## begin DATASET ENTRIES
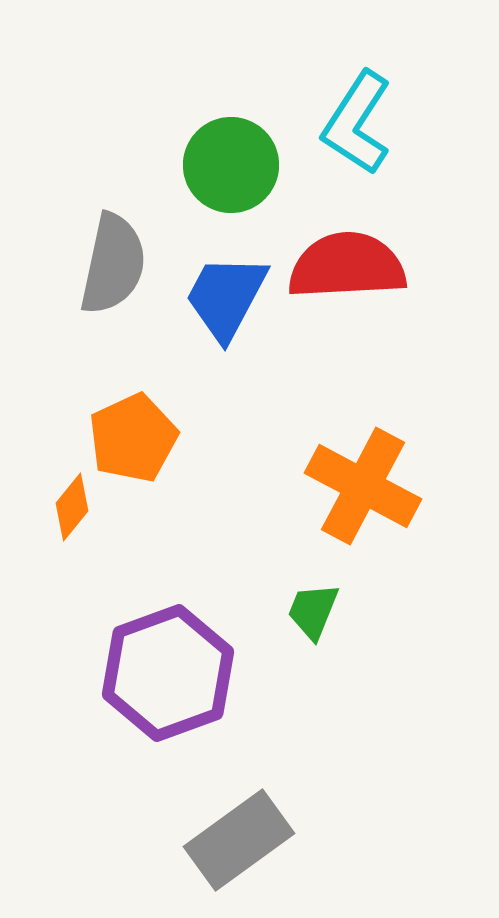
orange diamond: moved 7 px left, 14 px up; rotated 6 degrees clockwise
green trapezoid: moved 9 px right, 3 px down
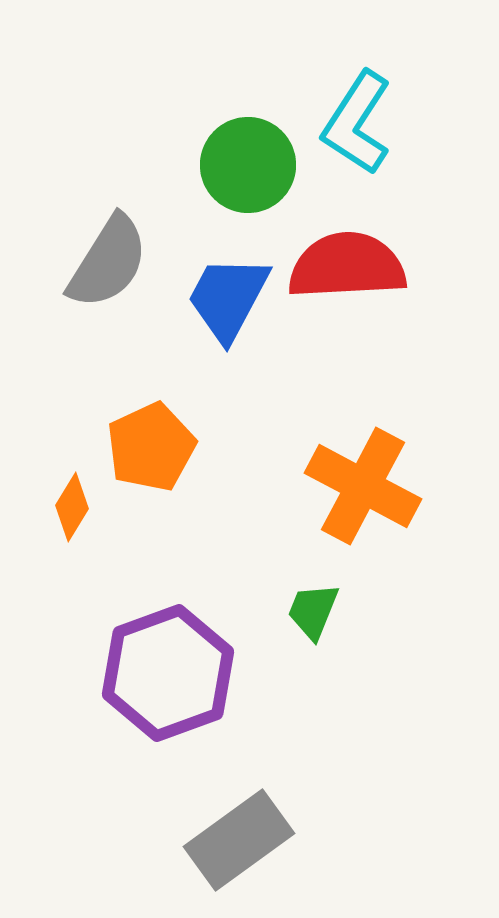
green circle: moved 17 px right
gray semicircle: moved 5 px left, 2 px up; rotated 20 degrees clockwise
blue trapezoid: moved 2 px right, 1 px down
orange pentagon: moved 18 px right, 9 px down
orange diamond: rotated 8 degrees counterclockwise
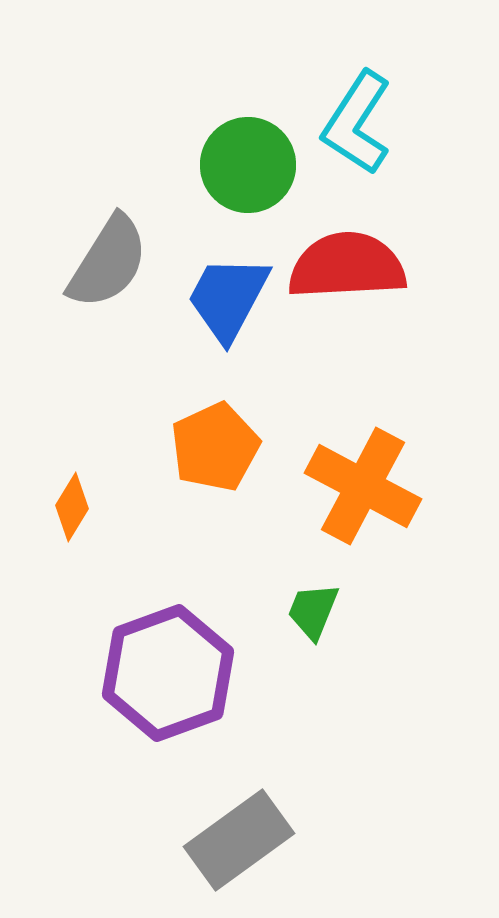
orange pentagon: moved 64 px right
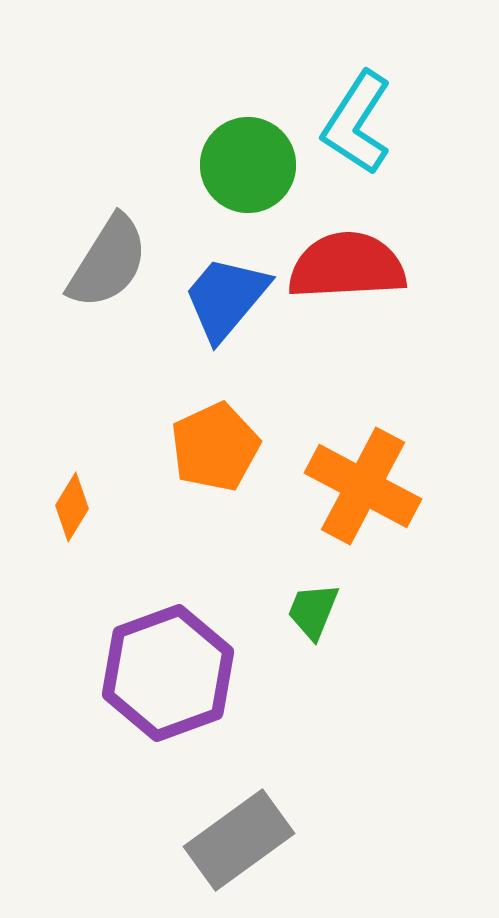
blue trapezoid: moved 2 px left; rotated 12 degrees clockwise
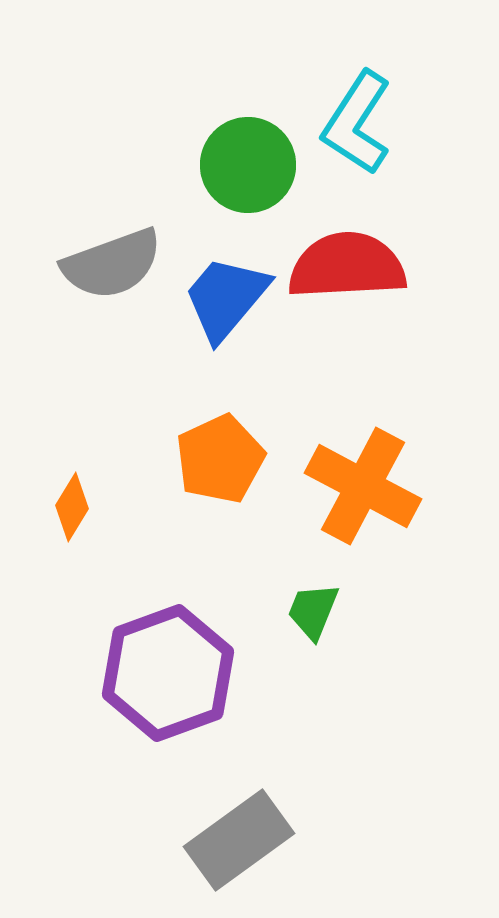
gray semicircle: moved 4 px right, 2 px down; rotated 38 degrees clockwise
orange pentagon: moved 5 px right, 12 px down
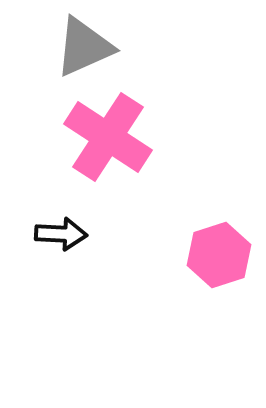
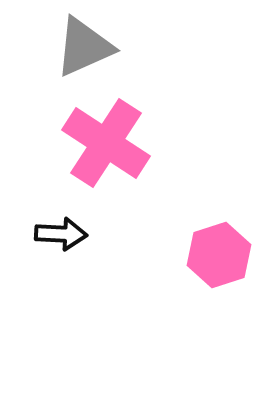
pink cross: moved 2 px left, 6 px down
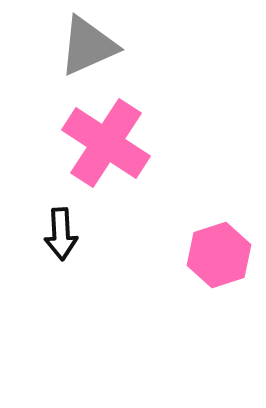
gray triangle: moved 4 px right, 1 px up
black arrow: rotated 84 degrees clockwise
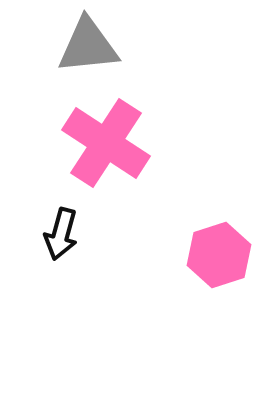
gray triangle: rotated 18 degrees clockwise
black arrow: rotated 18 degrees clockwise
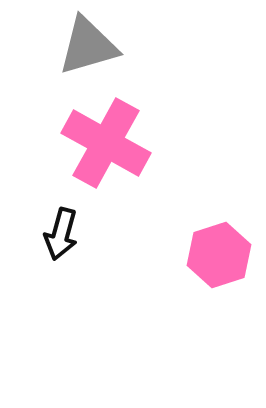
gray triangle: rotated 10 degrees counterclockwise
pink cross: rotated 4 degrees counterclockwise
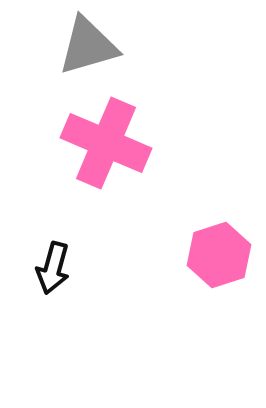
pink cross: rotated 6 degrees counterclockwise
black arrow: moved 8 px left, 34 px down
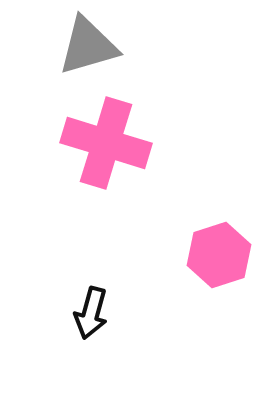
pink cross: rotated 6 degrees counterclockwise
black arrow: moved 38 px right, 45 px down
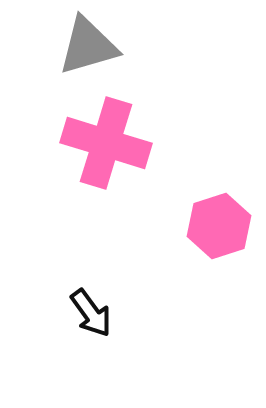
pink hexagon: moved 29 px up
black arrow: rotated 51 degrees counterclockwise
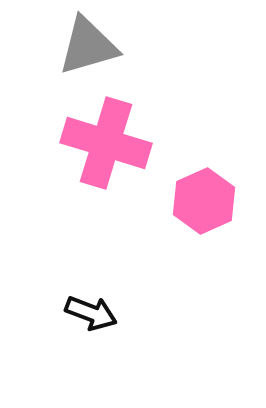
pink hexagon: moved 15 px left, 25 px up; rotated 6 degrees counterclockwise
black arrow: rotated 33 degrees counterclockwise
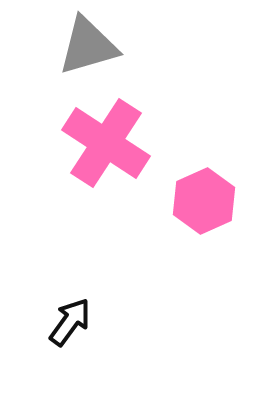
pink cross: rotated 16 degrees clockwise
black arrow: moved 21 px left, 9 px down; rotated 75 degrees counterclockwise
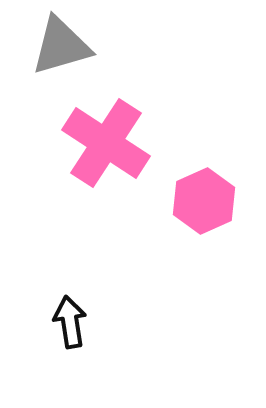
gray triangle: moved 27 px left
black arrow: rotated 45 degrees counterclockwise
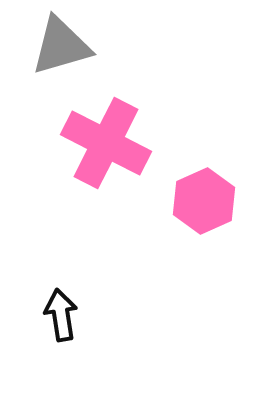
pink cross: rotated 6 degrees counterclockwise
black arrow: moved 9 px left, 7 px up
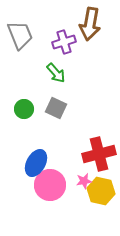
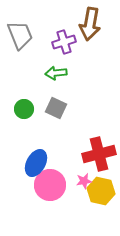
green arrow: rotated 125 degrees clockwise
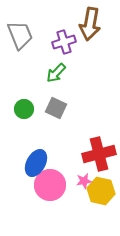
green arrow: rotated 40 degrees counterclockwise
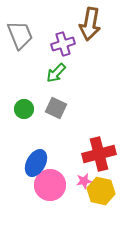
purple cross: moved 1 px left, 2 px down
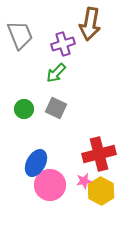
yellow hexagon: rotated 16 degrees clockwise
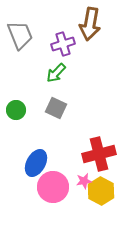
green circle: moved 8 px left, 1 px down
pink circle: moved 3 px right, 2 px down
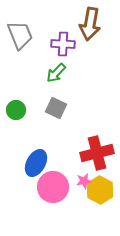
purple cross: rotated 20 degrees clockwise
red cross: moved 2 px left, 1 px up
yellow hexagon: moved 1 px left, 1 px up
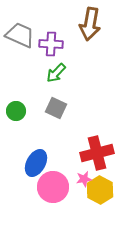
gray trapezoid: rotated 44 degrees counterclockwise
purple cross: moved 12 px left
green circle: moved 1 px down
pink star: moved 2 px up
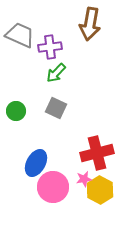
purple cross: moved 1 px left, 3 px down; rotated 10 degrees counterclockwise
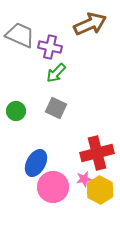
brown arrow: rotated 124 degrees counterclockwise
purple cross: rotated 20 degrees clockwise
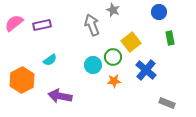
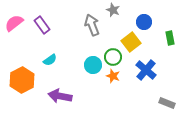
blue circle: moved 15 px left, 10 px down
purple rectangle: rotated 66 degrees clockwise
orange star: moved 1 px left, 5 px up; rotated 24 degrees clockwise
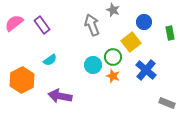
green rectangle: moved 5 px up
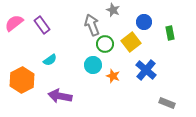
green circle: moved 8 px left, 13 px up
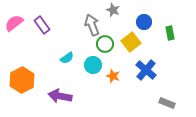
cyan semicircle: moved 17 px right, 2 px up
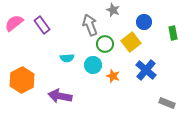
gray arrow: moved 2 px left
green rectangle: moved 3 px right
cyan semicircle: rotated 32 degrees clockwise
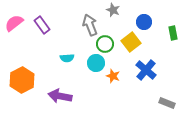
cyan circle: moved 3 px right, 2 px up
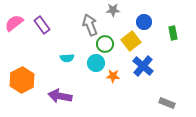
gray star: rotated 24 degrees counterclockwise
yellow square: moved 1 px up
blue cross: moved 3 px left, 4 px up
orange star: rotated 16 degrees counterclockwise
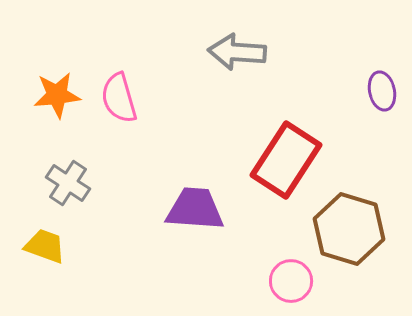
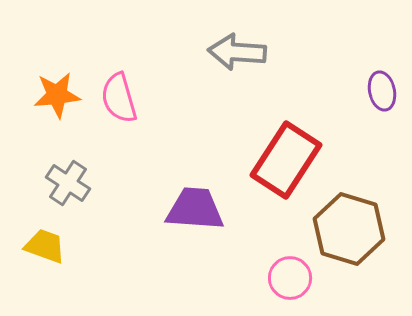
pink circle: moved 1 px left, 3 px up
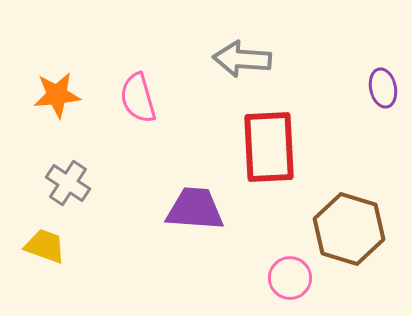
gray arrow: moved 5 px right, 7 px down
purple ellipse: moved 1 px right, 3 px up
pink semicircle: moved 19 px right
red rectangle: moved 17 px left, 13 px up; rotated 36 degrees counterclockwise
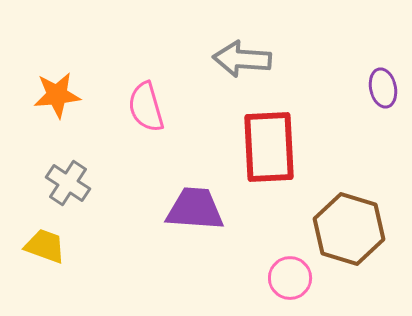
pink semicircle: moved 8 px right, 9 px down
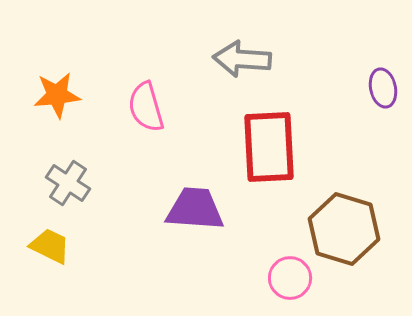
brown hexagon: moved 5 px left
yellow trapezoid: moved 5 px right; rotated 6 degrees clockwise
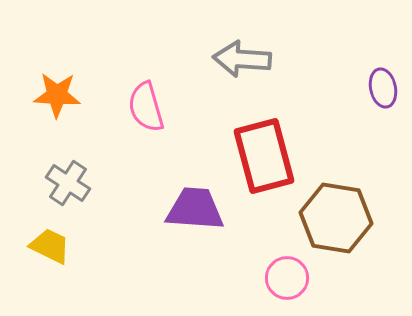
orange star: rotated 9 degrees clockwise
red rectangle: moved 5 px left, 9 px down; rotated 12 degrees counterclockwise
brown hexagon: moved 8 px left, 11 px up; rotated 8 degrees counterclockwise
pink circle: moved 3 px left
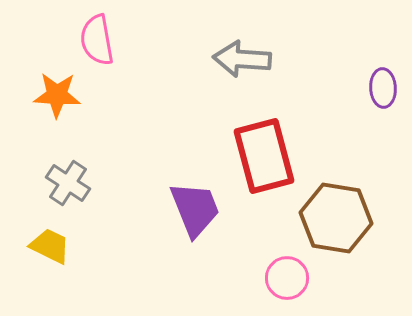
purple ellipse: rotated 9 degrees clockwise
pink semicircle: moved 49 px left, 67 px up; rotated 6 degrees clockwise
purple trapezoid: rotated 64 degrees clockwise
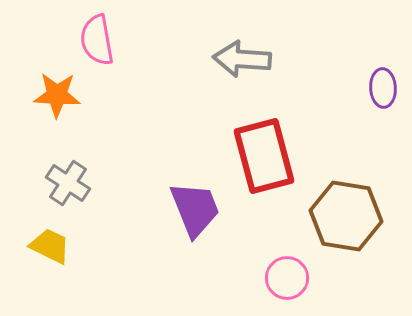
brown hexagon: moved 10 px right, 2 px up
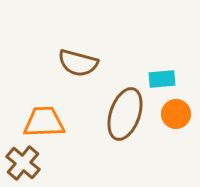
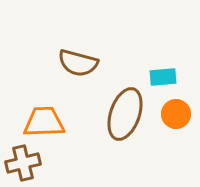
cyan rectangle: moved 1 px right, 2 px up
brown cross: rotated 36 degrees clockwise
## end DATASET ENTRIES
— THE EXERCISE —
Update the listing by replacing every "counterclockwise" with "anticlockwise" and changing nothing else. Leave the picture lines out of your answer.

— THE SOLUTION —
orange diamond: moved 7 px left, 14 px up; rotated 6 degrees clockwise
green trapezoid: moved 9 px right, 3 px down
green circle: moved 17 px right
gray semicircle: moved 5 px left, 2 px up; rotated 20 degrees clockwise
blue trapezoid: moved 2 px right, 1 px down
orange pentagon: moved 18 px right, 9 px down
orange diamond: rotated 8 degrees anticlockwise
orange pentagon: moved 64 px right
blue trapezoid: moved 2 px left; rotated 12 degrees clockwise
gray semicircle: moved 4 px right, 2 px down; rotated 38 degrees clockwise
orange pentagon: moved 5 px right, 12 px down
pink cross: moved 2 px left, 6 px down
gray triangle: moved 4 px right, 1 px up
black arrow: rotated 84 degrees clockwise
gray triangle: rotated 18 degrees clockwise
black arrow: rotated 18 degrees clockwise
gray triangle: rotated 10 degrees anticlockwise
pink cross: rotated 4 degrees anticlockwise
pink cross: rotated 6 degrees anticlockwise
black arrow: moved 8 px left, 34 px down
pink cross: rotated 6 degrees anticlockwise
black arrow: moved 38 px right, 45 px down
pink hexagon: moved 29 px up
black arrow: rotated 51 degrees anticlockwise
pink hexagon: moved 15 px left, 25 px up; rotated 6 degrees anticlockwise
black arrow: rotated 33 degrees anticlockwise
pink cross: rotated 16 degrees clockwise
black arrow: moved 21 px left, 9 px down; rotated 75 degrees anticlockwise
gray triangle: moved 27 px left
black arrow: rotated 45 degrees anticlockwise
pink cross: rotated 6 degrees anticlockwise
black arrow: moved 9 px left, 7 px up
green arrow: rotated 125 degrees clockwise
green arrow: rotated 40 degrees anticlockwise
purple cross: moved 1 px left, 2 px down
yellow hexagon: rotated 16 degrees clockwise
green circle: moved 8 px left, 1 px down
pink circle: moved 3 px right, 2 px down
purple cross: rotated 20 degrees clockwise
red cross: moved 2 px left, 1 px up
yellow hexagon: moved 1 px left, 1 px up
gray trapezoid: rotated 44 degrees anticlockwise
purple cross: moved 12 px left
green circle: moved 1 px down
pink star: moved 2 px up
purple cross: moved 1 px left, 3 px down; rotated 10 degrees anticlockwise
brown arrow: rotated 124 degrees anticlockwise
purple cross: rotated 20 degrees clockwise
blue circle: moved 15 px left, 10 px down
purple rectangle: rotated 66 degrees clockwise
orange star: moved 1 px left, 5 px up; rotated 24 degrees clockwise
green rectangle: moved 5 px up
green circle: moved 8 px left, 13 px up
cyan semicircle: moved 17 px right, 2 px up
gray arrow: moved 2 px left
green rectangle: moved 3 px right
cyan semicircle: rotated 32 degrees clockwise
cyan circle: moved 3 px right, 2 px up
gray star: rotated 24 degrees anticlockwise
yellow square: moved 1 px up
blue cross: moved 3 px left, 4 px up
orange star: rotated 16 degrees anticlockwise
pink circle: moved 1 px left, 3 px up
gray arrow: moved 5 px right, 7 px down
purple ellipse: moved 1 px right, 3 px up
pink semicircle: moved 19 px right
red rectangle: moved 17 px left, 13 px up; rotated 36 degrees anticlockwise
pink semicircle: moved 8 px right, 9 px down
brown hexagon: moved 5 px left
yellow trapezoid: moved 5 px right; rotated 6 degrees clockwise
orange star: rotated 9 degrees clockwise
red rectangle: moved 5 px left, 9 px down; rotated 12 degrees anticlockwise
brown hexagon: moved 8 px left, 11 px up; rotated 8 degrees anticlockwise
pink circle: moved 3 px left
purple ellipse: rotated 9 degrees clockwise
pink semicircle: moved 49 px left, 67 px up; rotated 6 degrees clockwise
purple trapezoid: rotated 64 degrees clockwise
brown hexagon: moved 10 px right, 2 px up
cyan rectangle: moved 1 px right, 2 px up
brown cross: rotated 36 degrees clockwise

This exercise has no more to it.